▸ **Task to carry out**
Set down, in full, every record in the block.

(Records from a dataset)
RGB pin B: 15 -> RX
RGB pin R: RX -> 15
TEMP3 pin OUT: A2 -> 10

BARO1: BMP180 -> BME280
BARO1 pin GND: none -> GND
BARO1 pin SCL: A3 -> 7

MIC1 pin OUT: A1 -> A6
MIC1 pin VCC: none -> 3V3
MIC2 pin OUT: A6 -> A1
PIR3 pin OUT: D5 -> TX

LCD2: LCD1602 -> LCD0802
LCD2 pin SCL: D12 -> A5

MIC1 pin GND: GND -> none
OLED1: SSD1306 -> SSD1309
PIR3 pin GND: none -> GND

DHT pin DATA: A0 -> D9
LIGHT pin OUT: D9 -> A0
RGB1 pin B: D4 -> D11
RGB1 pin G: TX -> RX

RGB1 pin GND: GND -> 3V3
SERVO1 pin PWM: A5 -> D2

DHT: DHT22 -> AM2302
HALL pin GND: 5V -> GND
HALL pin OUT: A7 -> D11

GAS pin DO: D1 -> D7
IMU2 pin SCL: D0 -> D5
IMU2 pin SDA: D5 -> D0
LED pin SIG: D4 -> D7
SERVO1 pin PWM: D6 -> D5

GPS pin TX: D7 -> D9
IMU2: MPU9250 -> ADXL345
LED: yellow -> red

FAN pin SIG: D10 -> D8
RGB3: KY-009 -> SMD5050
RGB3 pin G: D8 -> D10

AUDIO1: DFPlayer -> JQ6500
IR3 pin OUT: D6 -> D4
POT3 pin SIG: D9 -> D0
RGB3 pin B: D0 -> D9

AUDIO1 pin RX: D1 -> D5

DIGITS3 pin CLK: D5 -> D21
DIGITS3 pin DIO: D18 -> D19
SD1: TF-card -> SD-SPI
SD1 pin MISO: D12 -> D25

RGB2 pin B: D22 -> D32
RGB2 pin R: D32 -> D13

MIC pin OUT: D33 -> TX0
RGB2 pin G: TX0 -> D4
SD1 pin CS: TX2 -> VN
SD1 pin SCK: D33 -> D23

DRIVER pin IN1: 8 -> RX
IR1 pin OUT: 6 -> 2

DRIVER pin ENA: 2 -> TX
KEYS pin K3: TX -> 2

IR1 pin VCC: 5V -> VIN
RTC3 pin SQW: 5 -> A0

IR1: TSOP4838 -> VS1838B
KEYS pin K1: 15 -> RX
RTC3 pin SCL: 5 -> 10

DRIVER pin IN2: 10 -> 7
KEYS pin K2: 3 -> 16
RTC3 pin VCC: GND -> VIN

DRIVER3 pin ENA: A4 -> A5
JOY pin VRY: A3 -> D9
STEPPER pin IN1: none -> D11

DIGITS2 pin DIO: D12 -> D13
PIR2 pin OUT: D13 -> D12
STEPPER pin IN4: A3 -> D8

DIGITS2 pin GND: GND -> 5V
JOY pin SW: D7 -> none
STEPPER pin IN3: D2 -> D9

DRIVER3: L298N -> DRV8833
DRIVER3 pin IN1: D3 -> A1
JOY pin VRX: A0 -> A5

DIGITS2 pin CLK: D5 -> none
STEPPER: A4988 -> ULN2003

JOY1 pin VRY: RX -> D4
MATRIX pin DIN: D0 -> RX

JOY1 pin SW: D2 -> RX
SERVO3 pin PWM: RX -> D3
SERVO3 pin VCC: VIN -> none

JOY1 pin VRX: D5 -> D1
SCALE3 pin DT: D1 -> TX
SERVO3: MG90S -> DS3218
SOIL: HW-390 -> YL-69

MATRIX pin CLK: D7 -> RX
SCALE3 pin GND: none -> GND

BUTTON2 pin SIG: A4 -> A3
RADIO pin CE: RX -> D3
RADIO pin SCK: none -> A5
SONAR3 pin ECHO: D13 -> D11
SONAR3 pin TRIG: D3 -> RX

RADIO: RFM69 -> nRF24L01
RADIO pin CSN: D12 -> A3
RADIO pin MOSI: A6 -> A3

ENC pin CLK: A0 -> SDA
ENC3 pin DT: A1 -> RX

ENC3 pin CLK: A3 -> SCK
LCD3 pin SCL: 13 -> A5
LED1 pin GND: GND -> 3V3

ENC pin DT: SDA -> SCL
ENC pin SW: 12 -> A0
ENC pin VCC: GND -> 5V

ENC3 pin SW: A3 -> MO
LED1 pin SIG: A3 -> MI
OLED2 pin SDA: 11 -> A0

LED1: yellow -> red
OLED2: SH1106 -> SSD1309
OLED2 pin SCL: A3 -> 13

▸ **Answer below**
RGB pin B: 15 -> RX
RGB pin R: RX -> 15
TEMP3 pin OUT: A2 -> 10

BARO1: BMP180 -> BME280
BARO1 pin GND: none -> GND
BARO1 pin SCL: A3 -> 7

MIC1 pin OUT: A1 -> A6
MIC1 pin VCC: none -> 3V3
MIC2 pin OUT: A6 -> A1
PIR3 pin OUT: D5 -> TX

LCD2: LCD1602 -> LCD0802
LCD2 pin SCL: D12 -> A5

MIC1 pin GND: GND -> none
OLED1: SSD1306 -> SSD1309
PIR3 pin GND: none -> GND

DHT pin DATA: A0 -> D9
LIGHT pin OUT: D9 -> A0
RGB1 pin B: D4 -> D11
RGB1 pin G: TX -> RX

RGB1 pin GND: GND -> 3V3
SERVO1 pin PWM: A5 -> D2

DHT: DHT22 -> AM2302
HALL pin GND: 5V -> GND
HALL pin OUT: A7 -> D11

GAS pin DO: D1 -> D7
IMU2 pin SCL: D0 -> D5
IMU2 pin SDA: D5 -> D0
LED pin SIG: D4 -> D7
SERVO1 pin PWM: D6 -> D5

GPS pin TX: D7 -> D9
IMU2: MPU9250 -> ADXL345
LED: yellow -> red

FAN pin SIG: D10 -> D8
RGB3: KY-009 -> SMD5050
RGB3 pin G: D8 -> D10

AUDIO1: DFPlayer -> JQ6500
IR3 pin OUT: D6 -> D4
POT3 pin SIG: D9 -> D0
RGB3 pin B: D0 -> D9

AUDIO1 pin RX: D1 -> D5

DIGITS3 pin CLK: D5 -> D21
DIGITS3 pin DIO: D18 -> D19
SD1: TF-card -> SD-SPI
SD1 pin MISO: D12 -> D25

RGB2 pin B: D22 -> D32
RGB2 pin R: D32 -> D13

MIC pin OUT: D33 -> TX0
RGB2 pin G: TX0 -> D4
SD1 pin CS: TX2 -> VN
SD1 pin SCK: D33 -> D23

DRIVER pin IN1: 8 -> RX
IR1 pin OUT: 6 -> 2

DRIVER pin ENA: 2 -> TX
KEYS pin K3: TX -> 2

IR1 pin VCC: 5V -> VIN
RTC3 pin SQW: 5 -> A0

IR1: TSOP4838 -> VS1838B
KEYS pin K1: 15 -> RX
RTC3 pin SCL: 5 -> 10

DRIVER pin IN2: 10 -> 7
KEYS pin K2: 3 -> 16
RTC3 pin VCC: GND -> VIN

DRIVER3 pin ENA: A4 -> A5
JOY pin VRY: A3 -> D9
STEPPER pin IN1: none -> D11

DIGITS2 pin DIO: D12 -> D13
PIR2 pin OUT: D13 -> D12
STEPPER pin IN4: A3 -> D8

DIGITS2 pin GND: GND -> 5V
JOY pin SW: D7 -> none
STEPPER pin IN3: D2 -> D9

DRIVER3: L298N -> DRV8833
DRIVER3 pin IN1: D3 -> A1
JOY pin VRX: A0 -> A5

DIGITS2 pin CLK: D5 -> none
STEPPER: A4988 -> ULN2003

JOY1 pin VRY: RX -> D4
MATRIX pin DIN: D0 -> RX

JOY1 pin SW: D2 -> RX
SERVO3 pin PWM: RX -> D3
SERVO3 pin VCC: VIN -> none

JOY1 pin VRX: D5 -> D1
SCALE3 pin DT: D1 -> TX
SERVO3: MG90S -> DS3218
SOIL: HW-390 -> YL-69

MATRIX pin CLK: D7 -> RX
SCALE3 pin GND: none -> GND

BUTTON2 pin SIG: A4 -> A3
RADIO pin CE: RX -> D3
RADIO pin SCK: none -> A5
SONAR3 pin ECHO: D13 -> D11
SONAR3 pin TRIG: D3 -> RX

RADIO: RFM69 -> nRF24L01
RADIO pin CSN: D12 -> A3
RADIO pin MOSI: A6 -> A3

ENC pin CLK: A0 -> SDA
ENC3 pin DT: A1 -> RX

ENC3 pin CLK: A3 -> SCK
LCD3 pin SCL: 13 -> A5
LED1 pin GND: GND -> 3V3

ENC pin DT: SDA -> SCL
ENC pin SW: 12 -> A0
ENC pin VCC: GND -> 5V

ENC3 pin SW: A3 -> MO
LED1 pin SIG: A3 -> MI
OLED2 pin SDA: 11 -> A0

LED1: yellow -> red
OLED2: SH1106 -> SSD1309
OLED2 pin SCL: A3 -> 13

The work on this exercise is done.